» **Brief**
Transcribe exactly the lines that fall between the one holding "second_place: [38, 352, 81, 69]" and the one holding "first_place: [402, 125, 79, 137]", inclusive, from the entries below.

---*---

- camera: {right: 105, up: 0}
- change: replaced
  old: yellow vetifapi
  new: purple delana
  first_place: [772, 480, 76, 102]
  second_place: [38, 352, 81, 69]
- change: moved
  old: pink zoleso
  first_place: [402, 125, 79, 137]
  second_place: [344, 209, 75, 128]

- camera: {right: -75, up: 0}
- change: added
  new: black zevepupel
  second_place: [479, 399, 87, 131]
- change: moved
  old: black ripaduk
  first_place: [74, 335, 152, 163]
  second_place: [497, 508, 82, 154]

---*---

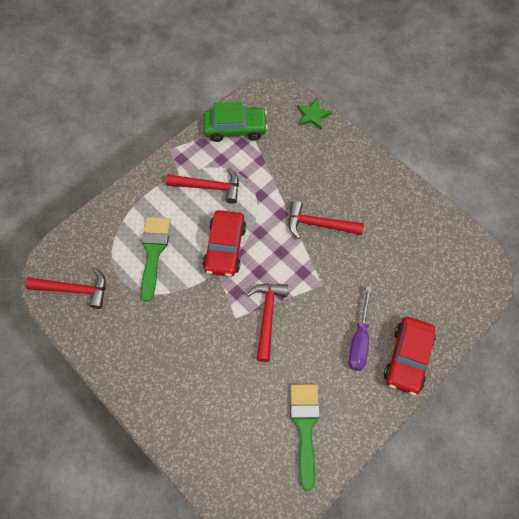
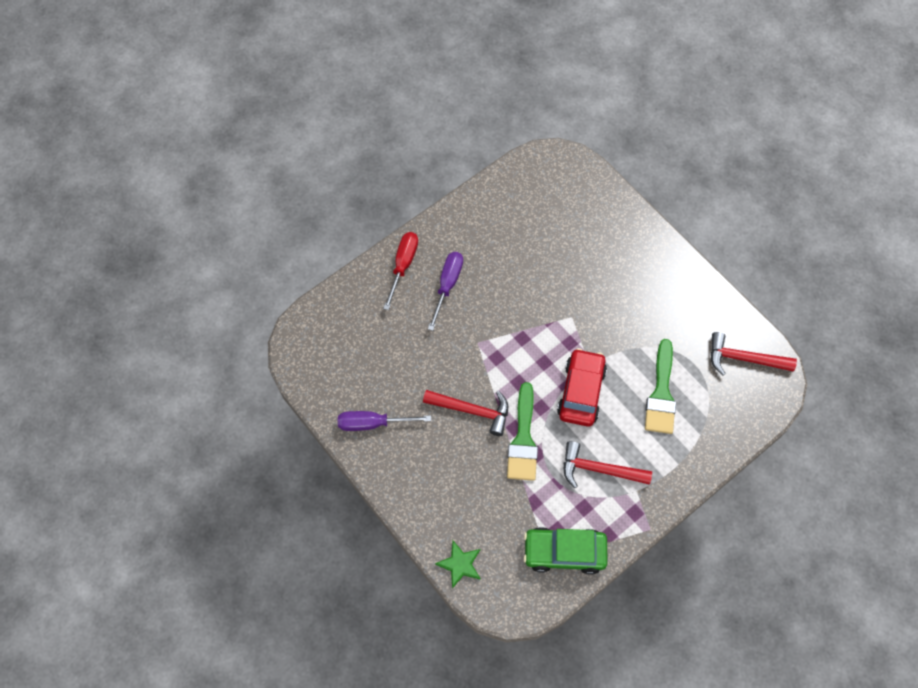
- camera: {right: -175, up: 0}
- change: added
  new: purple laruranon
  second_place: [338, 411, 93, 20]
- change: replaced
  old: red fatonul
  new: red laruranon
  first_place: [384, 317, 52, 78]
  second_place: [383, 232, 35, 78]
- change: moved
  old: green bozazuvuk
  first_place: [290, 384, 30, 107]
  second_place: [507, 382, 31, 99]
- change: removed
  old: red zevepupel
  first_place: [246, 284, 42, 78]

---*---

» **Result**
  second_place: [38, 352, 81, 69]
- change: moved
  old: pink zoleso
  first_place: [402, 125, 79, 137]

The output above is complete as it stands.